(Collection entries)
◇ ◇ ◇ ◇ ◇ ◇ ◇

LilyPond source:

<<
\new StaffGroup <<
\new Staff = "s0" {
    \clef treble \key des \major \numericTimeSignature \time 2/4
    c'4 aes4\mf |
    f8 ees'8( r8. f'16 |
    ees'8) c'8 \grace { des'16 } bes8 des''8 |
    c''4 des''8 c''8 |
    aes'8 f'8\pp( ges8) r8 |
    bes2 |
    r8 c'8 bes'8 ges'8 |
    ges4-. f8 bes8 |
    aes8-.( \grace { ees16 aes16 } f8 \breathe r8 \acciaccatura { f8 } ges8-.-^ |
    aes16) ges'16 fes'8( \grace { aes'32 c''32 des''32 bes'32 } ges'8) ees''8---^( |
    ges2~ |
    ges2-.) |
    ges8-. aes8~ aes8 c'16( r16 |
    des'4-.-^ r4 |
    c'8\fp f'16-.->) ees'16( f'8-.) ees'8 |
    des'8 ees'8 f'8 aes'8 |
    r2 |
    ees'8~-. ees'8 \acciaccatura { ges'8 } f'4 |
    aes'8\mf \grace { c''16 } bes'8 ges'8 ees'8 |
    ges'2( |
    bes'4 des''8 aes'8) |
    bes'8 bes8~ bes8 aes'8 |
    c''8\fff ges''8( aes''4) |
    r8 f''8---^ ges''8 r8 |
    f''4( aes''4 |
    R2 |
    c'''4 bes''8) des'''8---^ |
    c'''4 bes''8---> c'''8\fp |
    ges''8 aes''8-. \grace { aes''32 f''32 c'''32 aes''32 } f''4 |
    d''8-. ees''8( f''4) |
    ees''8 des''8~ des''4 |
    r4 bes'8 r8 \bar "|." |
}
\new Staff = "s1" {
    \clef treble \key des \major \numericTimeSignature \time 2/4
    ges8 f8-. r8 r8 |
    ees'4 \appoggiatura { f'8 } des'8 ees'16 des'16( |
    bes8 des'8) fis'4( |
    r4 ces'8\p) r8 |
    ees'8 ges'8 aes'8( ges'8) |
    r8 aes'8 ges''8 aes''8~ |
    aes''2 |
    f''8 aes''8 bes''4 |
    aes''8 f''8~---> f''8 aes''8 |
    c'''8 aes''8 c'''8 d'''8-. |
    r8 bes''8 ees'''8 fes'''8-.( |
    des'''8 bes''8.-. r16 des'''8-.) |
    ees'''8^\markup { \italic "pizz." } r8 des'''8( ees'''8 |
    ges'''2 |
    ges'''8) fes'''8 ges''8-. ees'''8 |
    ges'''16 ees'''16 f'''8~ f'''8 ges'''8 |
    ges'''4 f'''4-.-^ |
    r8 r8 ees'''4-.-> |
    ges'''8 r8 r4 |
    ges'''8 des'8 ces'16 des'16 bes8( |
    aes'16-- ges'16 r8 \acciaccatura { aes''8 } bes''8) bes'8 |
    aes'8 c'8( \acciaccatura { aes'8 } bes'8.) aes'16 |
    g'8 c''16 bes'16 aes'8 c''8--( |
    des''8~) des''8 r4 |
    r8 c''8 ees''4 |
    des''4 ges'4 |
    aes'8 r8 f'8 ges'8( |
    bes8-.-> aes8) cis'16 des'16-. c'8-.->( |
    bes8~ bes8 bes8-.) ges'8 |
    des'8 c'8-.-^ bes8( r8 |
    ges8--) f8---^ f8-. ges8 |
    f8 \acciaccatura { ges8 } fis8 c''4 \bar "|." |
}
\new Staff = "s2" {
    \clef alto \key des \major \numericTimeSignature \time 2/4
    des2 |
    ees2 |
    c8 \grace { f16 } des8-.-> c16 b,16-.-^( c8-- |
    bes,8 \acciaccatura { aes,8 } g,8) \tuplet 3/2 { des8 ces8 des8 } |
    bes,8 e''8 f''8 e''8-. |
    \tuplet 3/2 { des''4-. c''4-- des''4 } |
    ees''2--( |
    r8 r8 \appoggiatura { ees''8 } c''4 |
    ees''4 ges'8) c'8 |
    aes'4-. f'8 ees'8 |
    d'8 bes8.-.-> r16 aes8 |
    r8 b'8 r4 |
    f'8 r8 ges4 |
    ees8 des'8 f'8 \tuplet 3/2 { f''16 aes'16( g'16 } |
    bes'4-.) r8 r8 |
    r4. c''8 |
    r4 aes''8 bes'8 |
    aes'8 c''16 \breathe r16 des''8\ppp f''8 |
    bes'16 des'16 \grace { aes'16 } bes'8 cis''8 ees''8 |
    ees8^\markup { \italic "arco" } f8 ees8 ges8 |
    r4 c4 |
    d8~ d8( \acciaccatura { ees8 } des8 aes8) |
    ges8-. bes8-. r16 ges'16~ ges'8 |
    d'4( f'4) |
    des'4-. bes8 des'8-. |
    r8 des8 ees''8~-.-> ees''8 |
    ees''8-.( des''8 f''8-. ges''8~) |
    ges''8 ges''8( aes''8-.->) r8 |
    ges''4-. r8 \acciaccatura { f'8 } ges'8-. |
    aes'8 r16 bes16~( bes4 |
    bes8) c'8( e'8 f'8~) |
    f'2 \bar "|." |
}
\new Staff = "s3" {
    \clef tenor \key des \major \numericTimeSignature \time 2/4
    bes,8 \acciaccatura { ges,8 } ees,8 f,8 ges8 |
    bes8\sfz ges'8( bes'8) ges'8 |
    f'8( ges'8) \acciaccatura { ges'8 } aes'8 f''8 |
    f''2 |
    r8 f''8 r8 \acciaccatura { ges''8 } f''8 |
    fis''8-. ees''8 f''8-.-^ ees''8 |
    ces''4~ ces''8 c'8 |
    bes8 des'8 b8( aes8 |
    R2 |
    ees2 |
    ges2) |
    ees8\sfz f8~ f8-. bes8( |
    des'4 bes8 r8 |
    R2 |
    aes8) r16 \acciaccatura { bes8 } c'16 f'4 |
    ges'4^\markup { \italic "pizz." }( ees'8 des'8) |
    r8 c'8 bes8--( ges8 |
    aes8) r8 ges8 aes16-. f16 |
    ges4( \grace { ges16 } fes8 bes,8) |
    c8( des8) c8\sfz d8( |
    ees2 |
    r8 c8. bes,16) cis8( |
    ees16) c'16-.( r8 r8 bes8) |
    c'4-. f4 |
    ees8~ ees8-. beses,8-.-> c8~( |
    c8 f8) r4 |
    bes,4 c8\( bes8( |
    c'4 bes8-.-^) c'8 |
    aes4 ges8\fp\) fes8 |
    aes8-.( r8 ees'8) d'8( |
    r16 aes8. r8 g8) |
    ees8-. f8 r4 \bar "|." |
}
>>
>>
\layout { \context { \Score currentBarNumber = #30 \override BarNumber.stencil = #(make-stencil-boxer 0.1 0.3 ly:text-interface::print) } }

◇ ◇ ◇ ◇ ◇ ◇ ◇

Your instructions
Report how many lines of the entries contain the string "tuplet", treating uppercase and lowercase letters as distinct. Give only the number.

Completed exercise
3